TRY IT:
Take the lines in the listing below from the line with "(599, 242) = (350, 469): black" up to and including the line with "(233, 227) = (360, 218): black" and set them down exactly, skipping pictures and adding nothing.

DATA SHOWN:
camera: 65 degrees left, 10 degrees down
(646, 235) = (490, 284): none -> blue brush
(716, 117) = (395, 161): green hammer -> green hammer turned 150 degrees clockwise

* * *

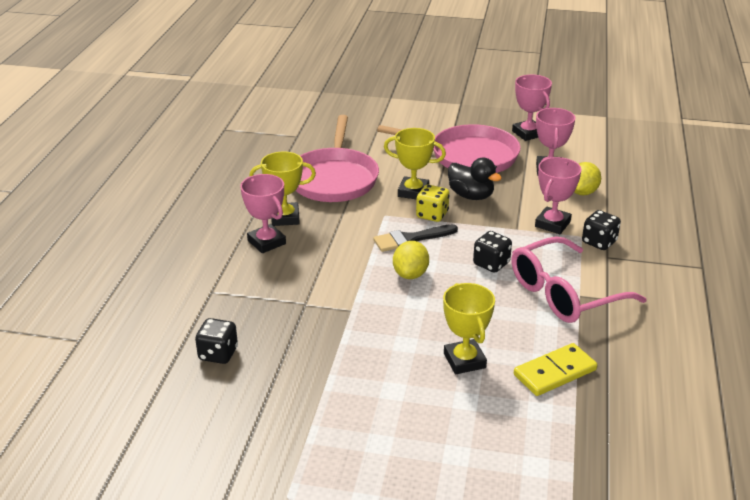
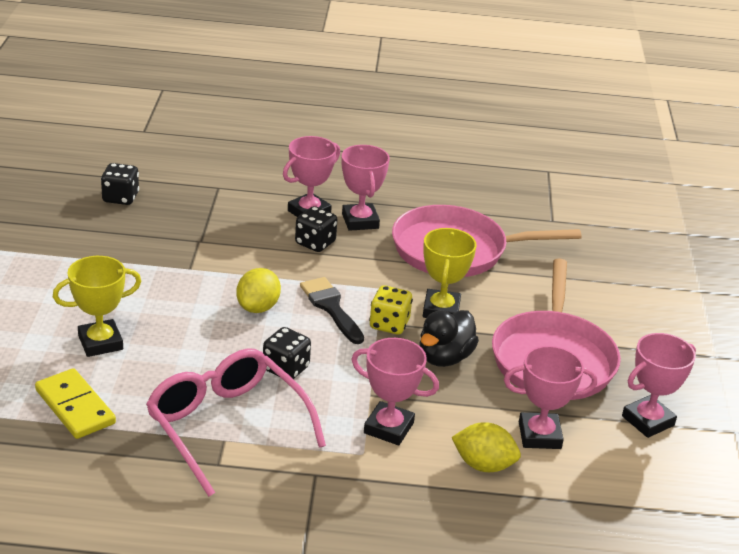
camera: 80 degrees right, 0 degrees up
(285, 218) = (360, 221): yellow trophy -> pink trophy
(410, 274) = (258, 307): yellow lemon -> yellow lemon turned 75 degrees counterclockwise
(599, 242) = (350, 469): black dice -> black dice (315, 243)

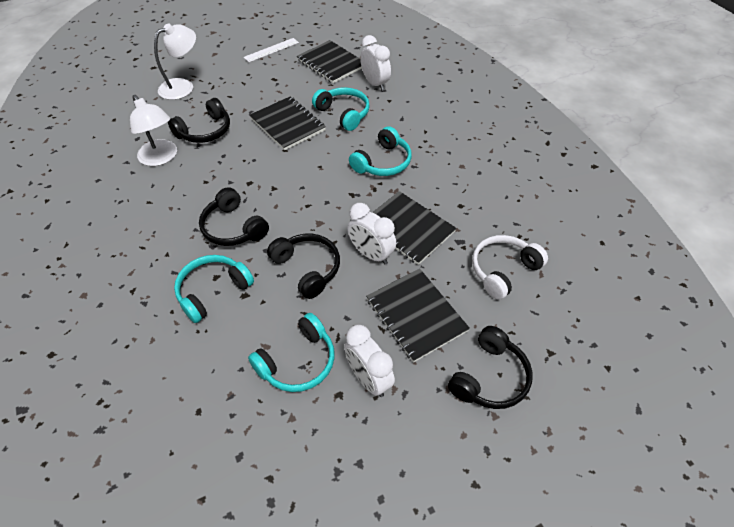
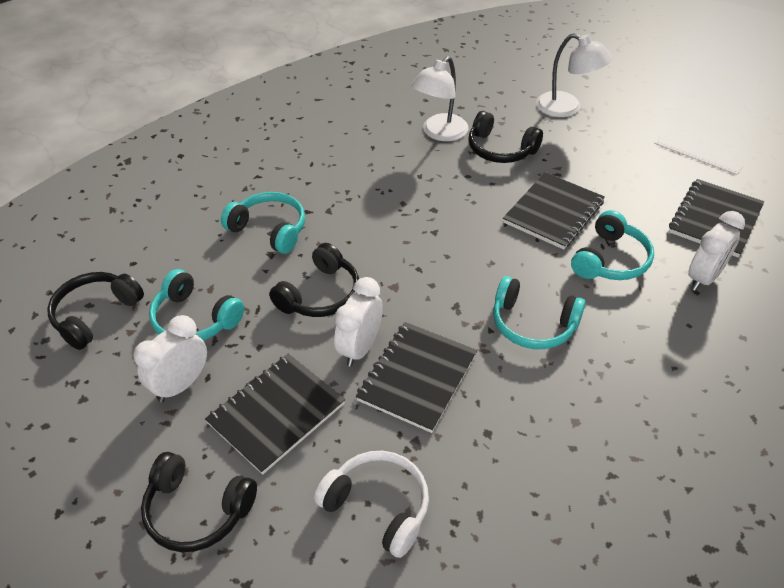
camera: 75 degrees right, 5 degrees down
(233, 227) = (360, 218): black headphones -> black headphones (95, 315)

REPLY TO THE TASK:
(599, 242) = (350, 469): black dice -> black dice (315, 243)

camera: 75 degrees right, 5 degrees down
(233, 227) = (360, 218): black headphones -> black headphones (95, 315)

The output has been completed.